Required action: Every entry should be repeated exactly. Omit the pictures.

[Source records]
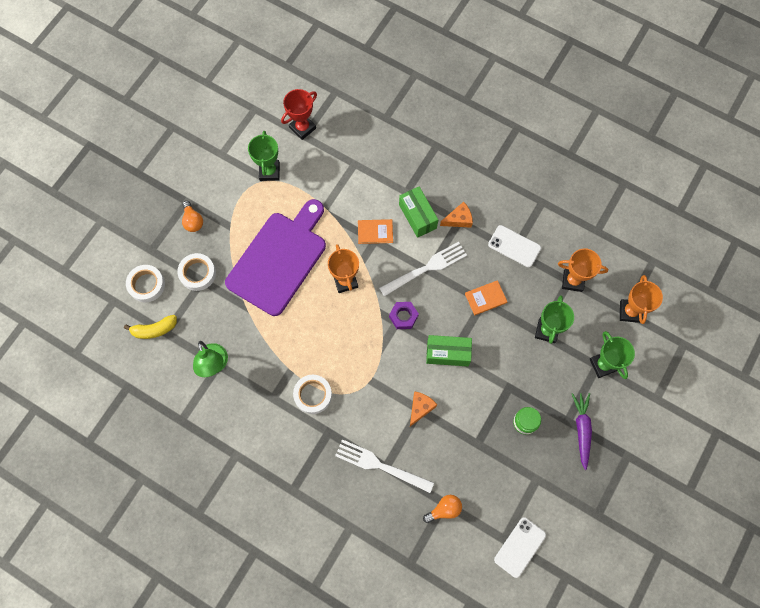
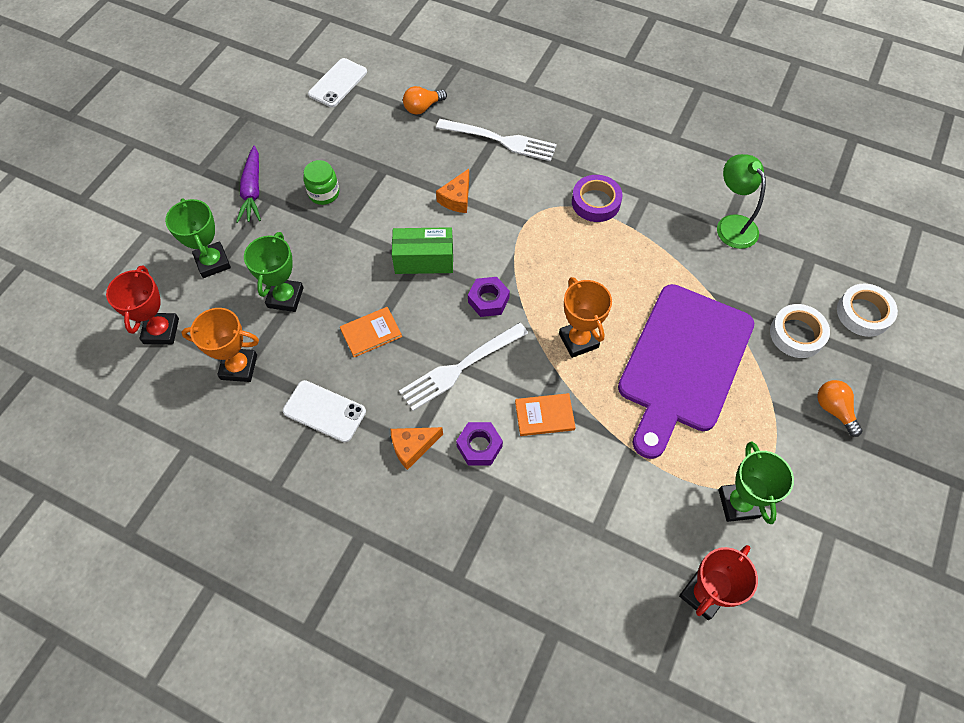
camera: 175 degrees right, 10 degrees down
(154, 329) = (827, 259): yellow banana -> none
(313, 395) = (595, 202): white tape -> purple tape
(417, 216) = (479, 446): green box -> purple nut
(630, 312) = (161, 331): orange trophy -> red trophy

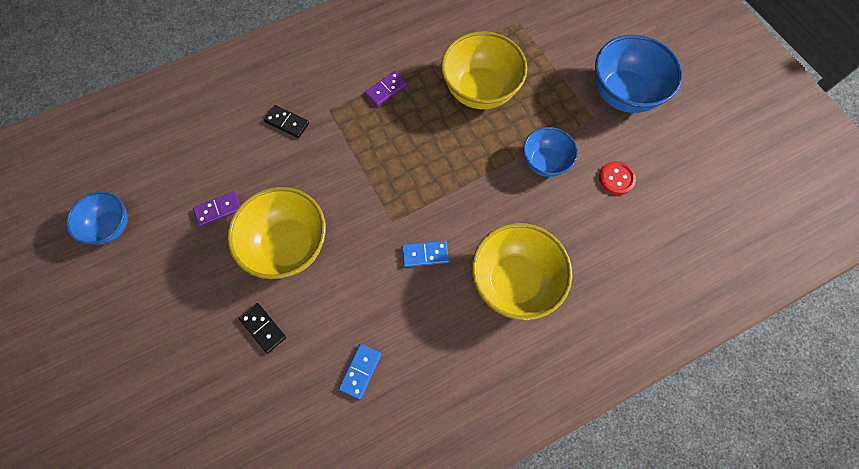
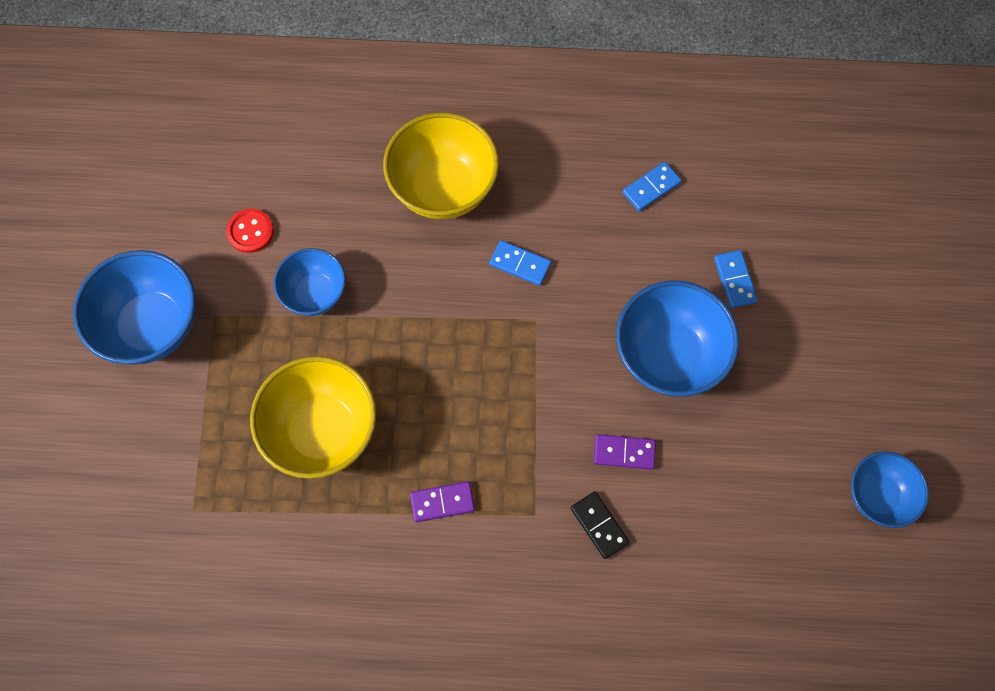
camera: 150 degrees left, 0 degrees up
(218, 209) = (736, 446): purple domino -> purple domino (624, 452)
(263, 328) = (734, 280): black domino -> blue domino
(289, 245) = (668, 355): yellow bowl -> blue bowl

Exercise output:
camera: 175 degrees right, 10 degrees down
(154, 329) = (827, 259): yellow banana -> none
(313, 395) = (595, 202): white tape -> purple tape
(417, 216) = (479, 446): green box -> purple nut
(630, 312) = (161, 331): orange trophy -> red trophy

camera: 150 degrees left, 0 degrees up
(218, 209) = (736, 446): purple domino -> purple domino (624, 452)
(263, 328) = (734, 280): black domino -> blue domino
(289, 245) = (668, 355): yellow bowl -> blue bowl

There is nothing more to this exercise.